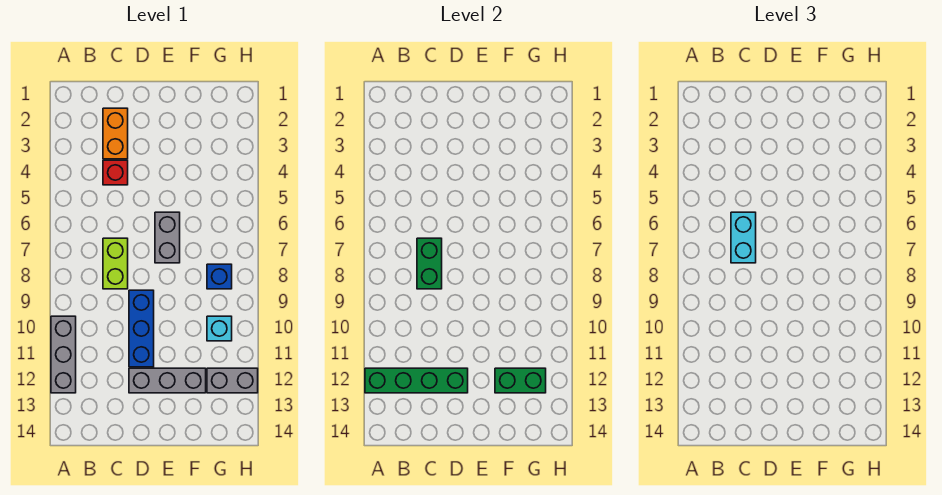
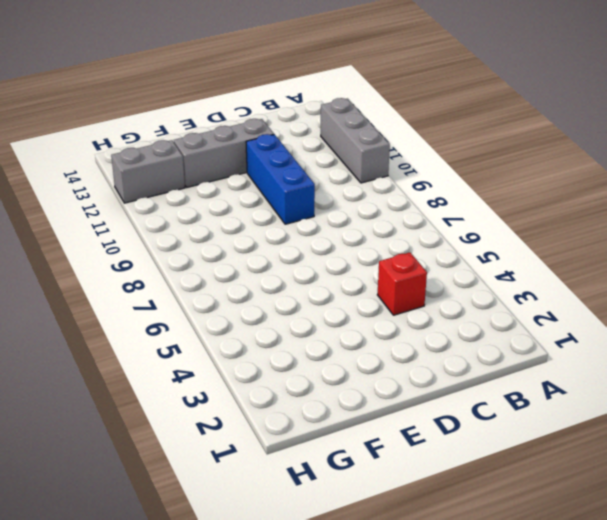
none -> orange brick C2:C3 level 1
none -> lime brick C7:C8 level 1
none -> grey brick E6:E7 level 1

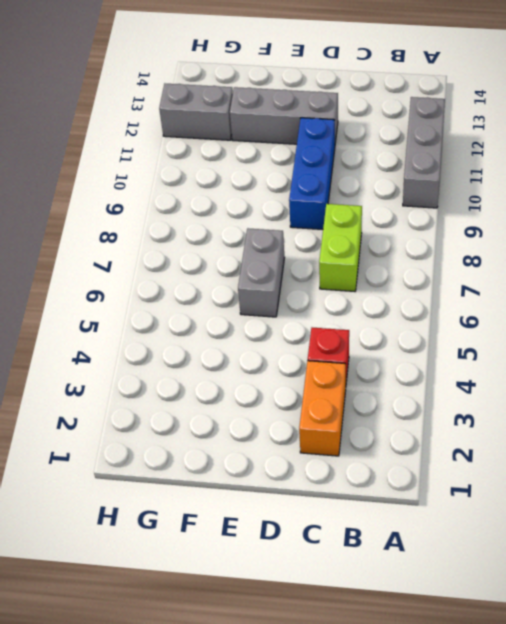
none -> blue brick G8 level 1
none -> cyan brick G10 level 1
none -> green brick A12:D12 level 2

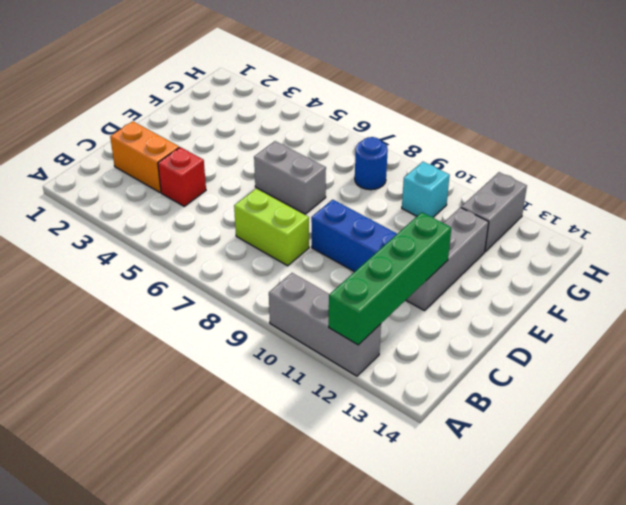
blue round brick G8 level 1 -> blue brick G8 level 1
none -> green brick C7:C8 level 2
none -> green brick F12:G12 level 2
none -> cyan brick C6:C7 level 3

---*---

__What you should do__
Using the records, report how many lines contain the word "cyan", adding no other text.

__Exercise solution__
2